• Information shown:

◇ ◇ ◇

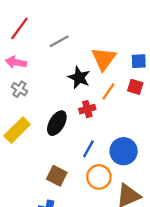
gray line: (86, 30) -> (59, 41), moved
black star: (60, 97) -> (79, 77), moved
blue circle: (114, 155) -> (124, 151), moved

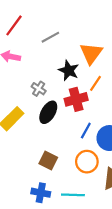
gray cross: (19, 89) -> (39, 89), moved
red cross: (87, 109) -> (76, 99), size x1.5
blue line: (88, 149) -> (86, 131), moved

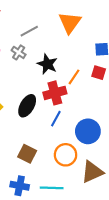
orange triangle: (91, 53) -> (70, 23), moved
gray cross: (39, 89) -> (19, 52), moved
blue line: (86, 131) -> (56, 119), moved

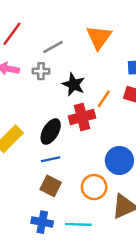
gray cross: (19, 52) -> (41, 71), turned -32
blue line: (56, 119) -> (51, 159), moved, turned 49

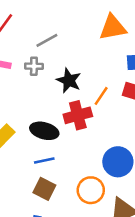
orange triangle: (99, 37) -> (113, 28), moved, turned 44
black ellipse: (51, 132) -> (44, 131), turned 75

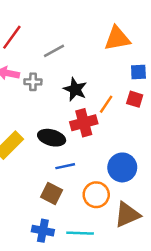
gray cross: (34, 66) -> (33, 82), moved
blue line: (44, 160) -> (65, 166), moved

◇ ◇ ◇

• Required action: Every line of the listing above that includes "blue" should be copied out.

• Problem solution:
blue circle: (114, 155) -> (124, 151), moved
blue line: (88, 149) -> (86, 131), moved
blue line: (86, 131) -> (56, 119), moved
blue line: (56, 119) -> (51, 159), moved, turned 49
blue line: (44, 160) -> (65, 166), moved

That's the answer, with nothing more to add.